▸ **Problem description**:
Please give every entry again, exactly as it reads.

[Opening Dataset extract section]

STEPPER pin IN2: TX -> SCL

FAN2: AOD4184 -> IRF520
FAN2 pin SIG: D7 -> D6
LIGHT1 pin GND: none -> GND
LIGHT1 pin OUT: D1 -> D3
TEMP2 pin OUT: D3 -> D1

[Closing Dataset extract section]

▸ **Your solution**:
STEPPER pin IN2: TX -> SCL

FAN2: AOD4184 -> IRF520
FAN2 pin SIG: D7 -> D6
LIGHT1 pin GND: none -> GND
LIGHT1 pin OUT: D1 -> D3
TEMP2 pin OUT: D3 -> D1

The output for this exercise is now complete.